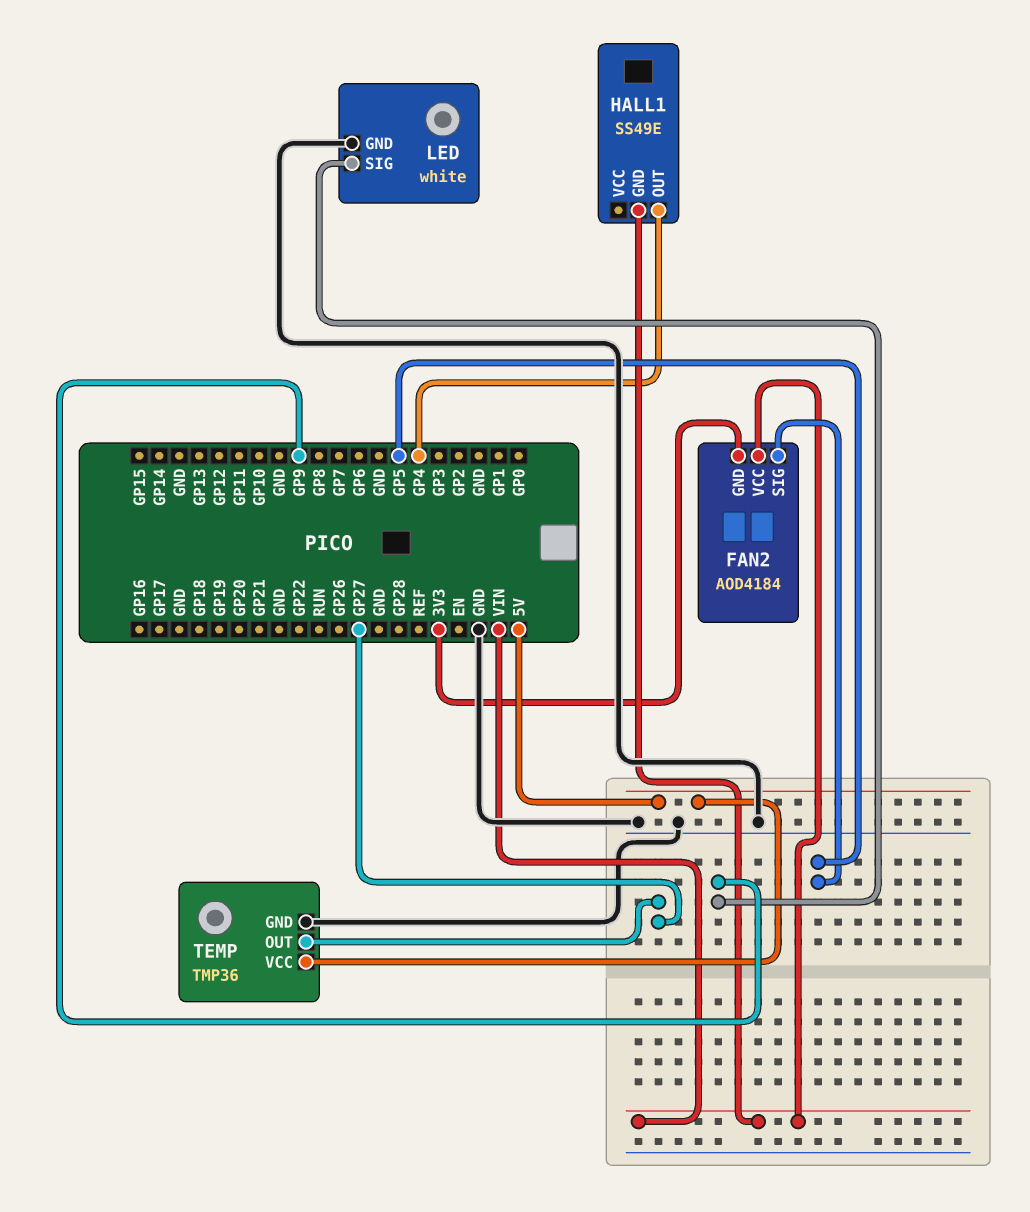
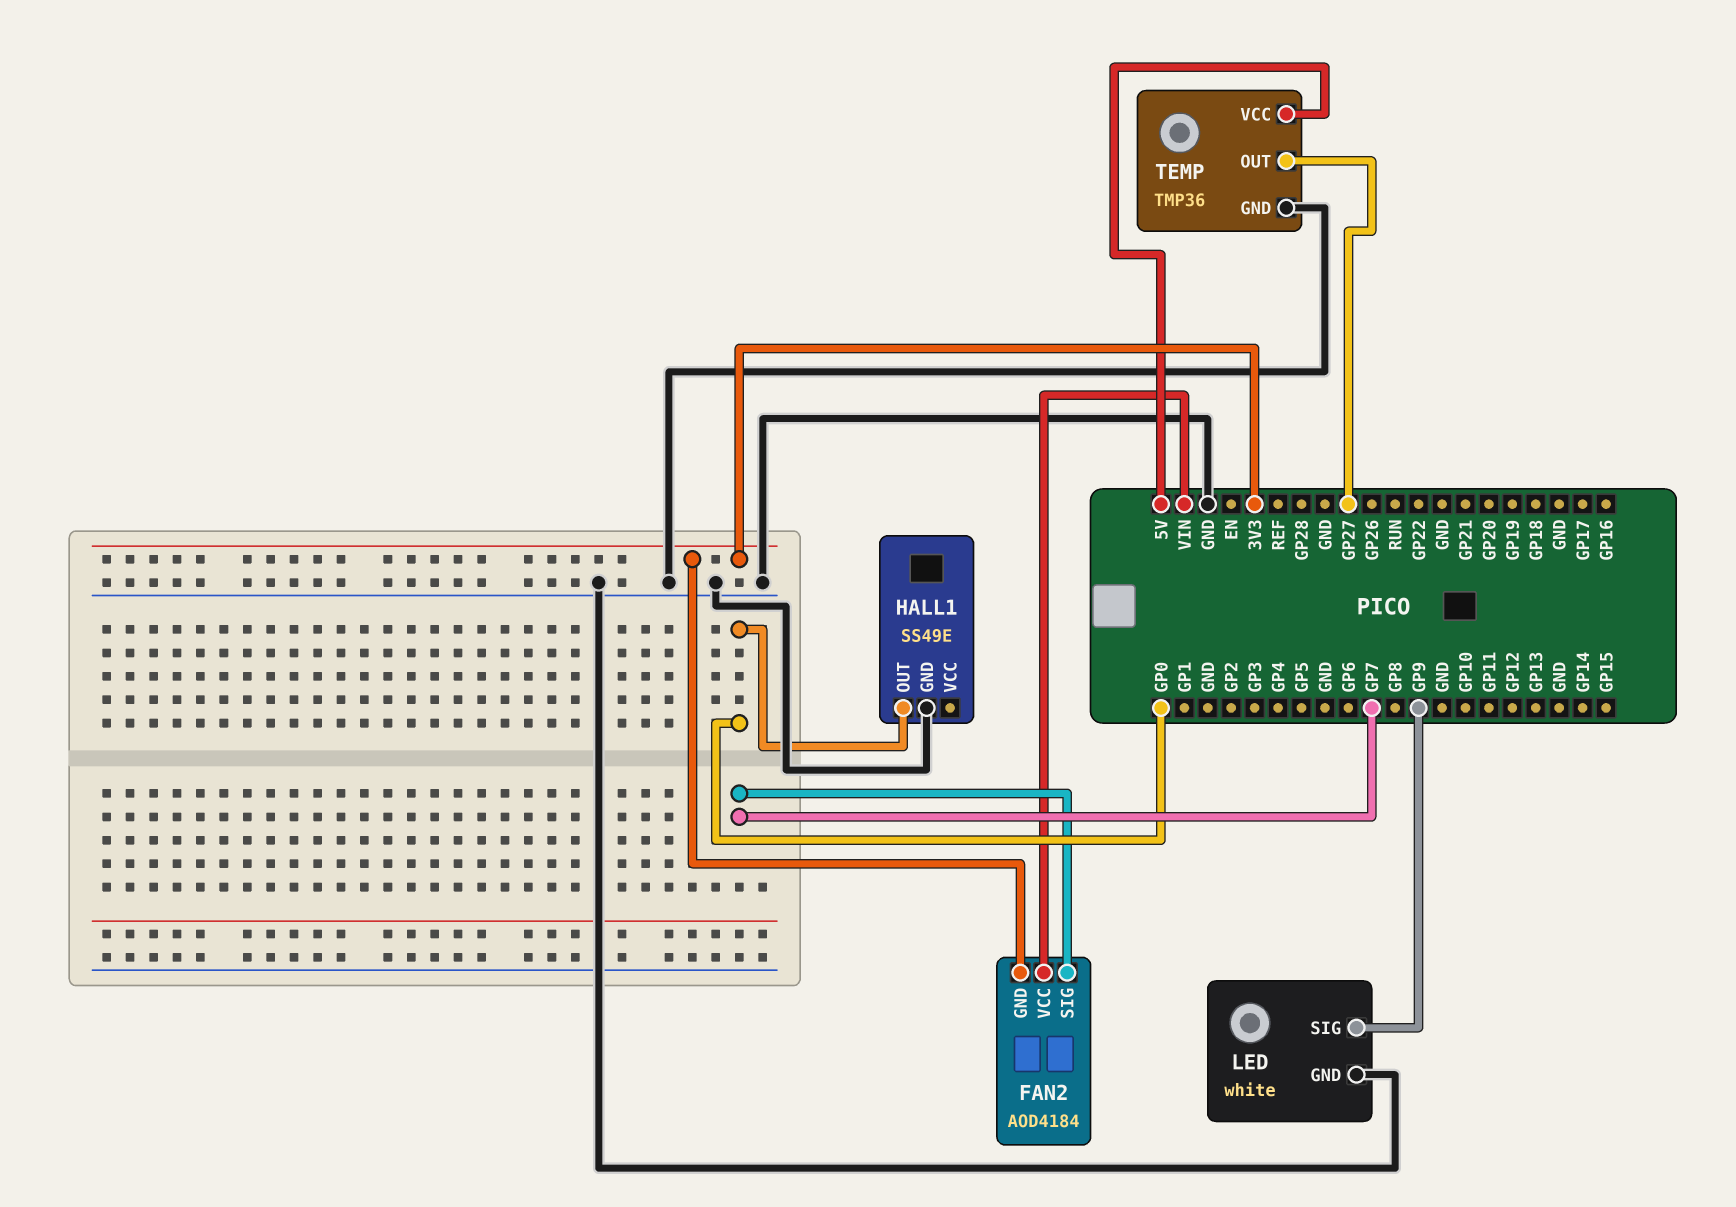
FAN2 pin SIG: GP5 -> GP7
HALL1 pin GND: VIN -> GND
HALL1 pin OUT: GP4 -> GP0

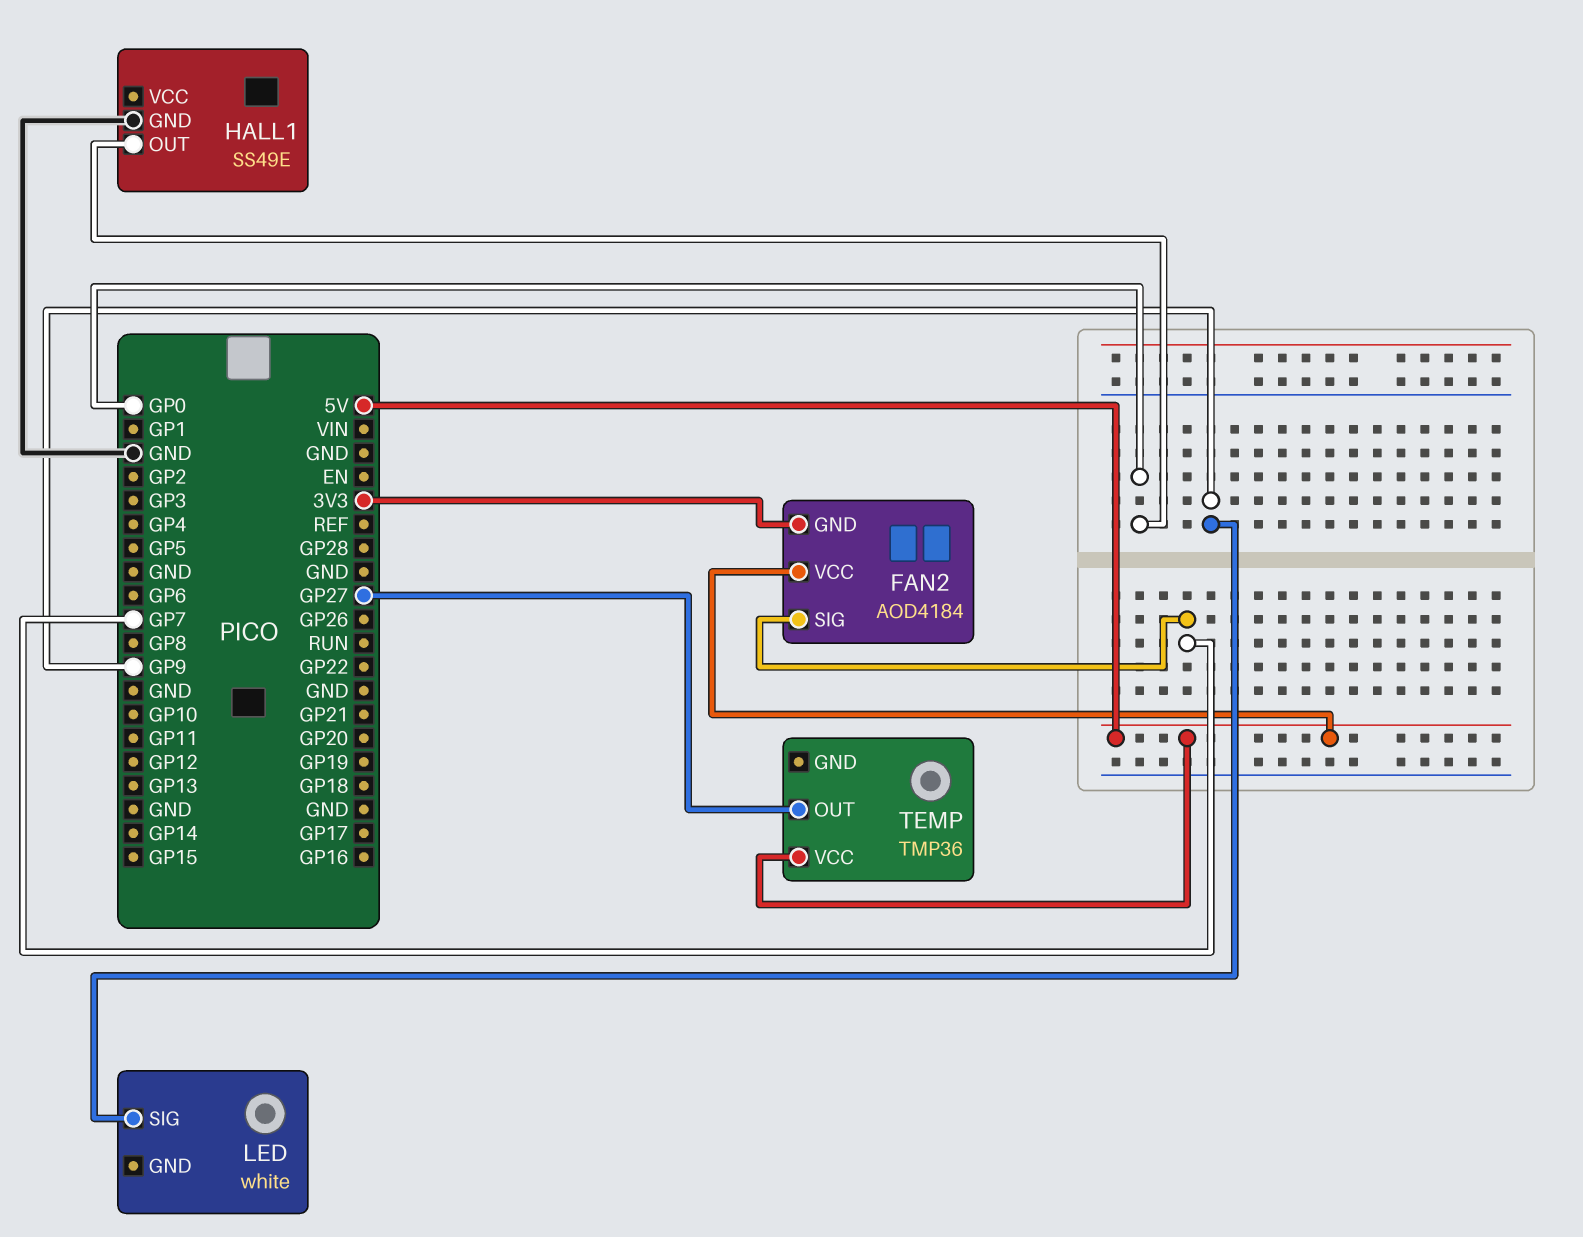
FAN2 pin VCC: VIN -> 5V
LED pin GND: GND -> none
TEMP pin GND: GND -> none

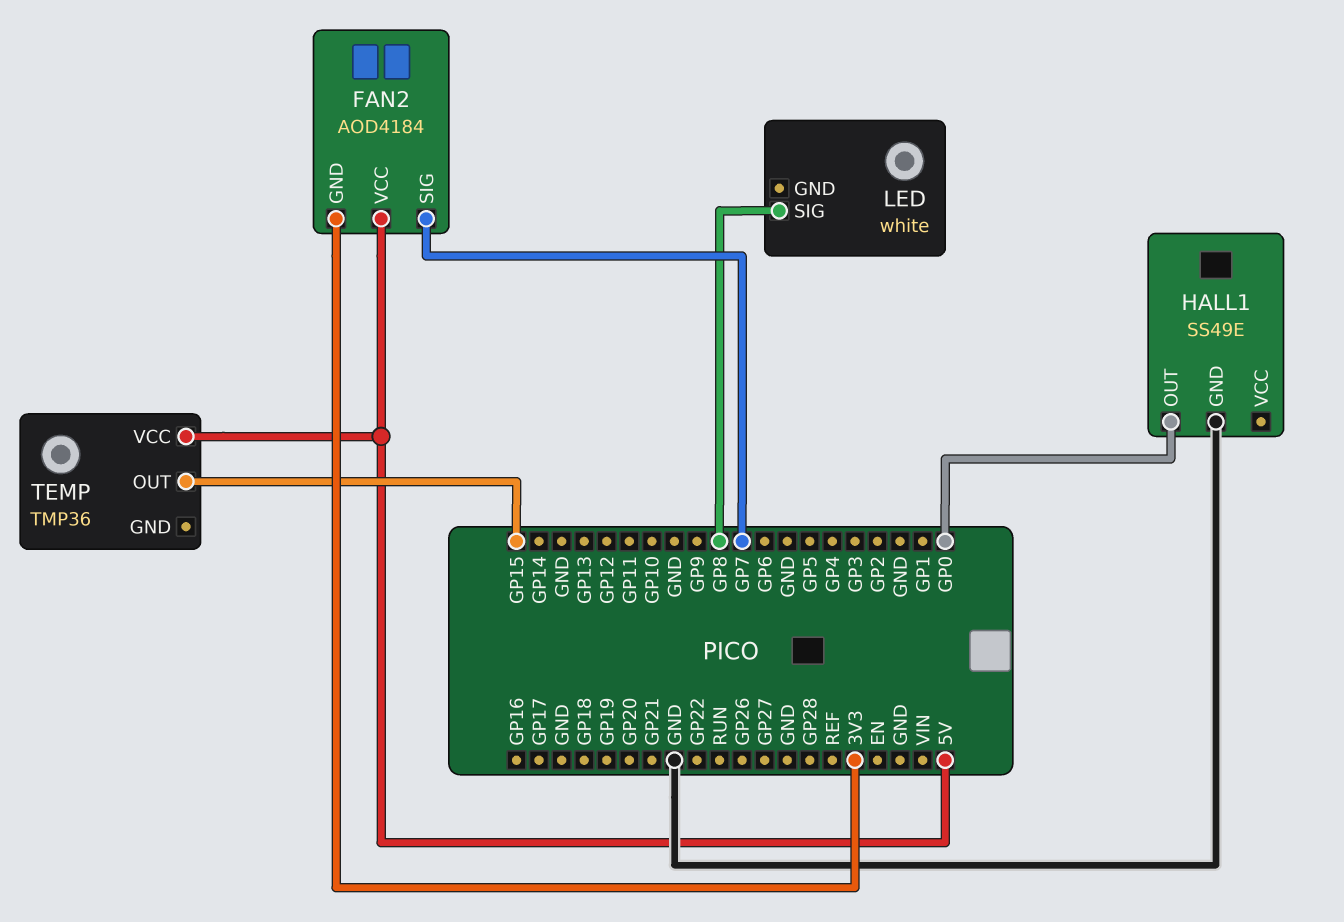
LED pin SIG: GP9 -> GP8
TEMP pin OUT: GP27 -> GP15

====================

Pictures don't belong in the copy. Retype exactly the lines from the one with "FAN2 pin VCC: VIN -> 5V" through the last line of the records.

FAN2 pin VCC: VIN -> 5V
LED pin GND: GND -> none
TEMP pin GND: GND -> none

LED pin SIG: GP9 -> GP8
TEMP pin OUT: GP27 -> GP15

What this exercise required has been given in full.